[Spatial reasoning data]
_ _ _ _
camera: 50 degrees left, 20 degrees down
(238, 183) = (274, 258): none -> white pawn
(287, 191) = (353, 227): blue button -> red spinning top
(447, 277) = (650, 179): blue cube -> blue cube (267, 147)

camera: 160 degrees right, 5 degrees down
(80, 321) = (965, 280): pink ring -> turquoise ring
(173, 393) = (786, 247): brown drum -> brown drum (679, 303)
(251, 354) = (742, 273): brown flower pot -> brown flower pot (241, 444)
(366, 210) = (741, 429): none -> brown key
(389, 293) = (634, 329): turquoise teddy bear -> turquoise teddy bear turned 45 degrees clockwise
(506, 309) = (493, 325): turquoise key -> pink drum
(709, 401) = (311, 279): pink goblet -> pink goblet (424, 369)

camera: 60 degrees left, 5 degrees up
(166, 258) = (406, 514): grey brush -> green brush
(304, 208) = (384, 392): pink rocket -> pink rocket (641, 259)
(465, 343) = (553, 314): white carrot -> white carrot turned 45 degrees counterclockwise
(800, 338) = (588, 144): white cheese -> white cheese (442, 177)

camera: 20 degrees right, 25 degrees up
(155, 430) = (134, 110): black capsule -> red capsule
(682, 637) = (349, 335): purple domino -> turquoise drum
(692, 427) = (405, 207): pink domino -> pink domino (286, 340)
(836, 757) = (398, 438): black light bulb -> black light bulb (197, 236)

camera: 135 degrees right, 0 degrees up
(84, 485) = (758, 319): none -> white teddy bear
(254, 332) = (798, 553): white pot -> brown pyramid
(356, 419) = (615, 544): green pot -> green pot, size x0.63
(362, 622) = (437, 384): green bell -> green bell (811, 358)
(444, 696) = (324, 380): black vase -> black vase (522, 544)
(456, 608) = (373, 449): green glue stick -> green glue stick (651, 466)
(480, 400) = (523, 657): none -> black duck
_ _ _ _
### EXERCISE DESCRIPTION
Please copy every line of the records above in which "brown" appears.

### ANSWER SPACE
(173, 393) = (786, 247): brown drum -> brown drum (679, 303)
(251, 354) = (742, 273): brown flower pot -> brown flower pot (241, 444)
(366, 210) = (741, 429): none -> brown key
(254, 332) = (798, 553): white pot -> brown pyramid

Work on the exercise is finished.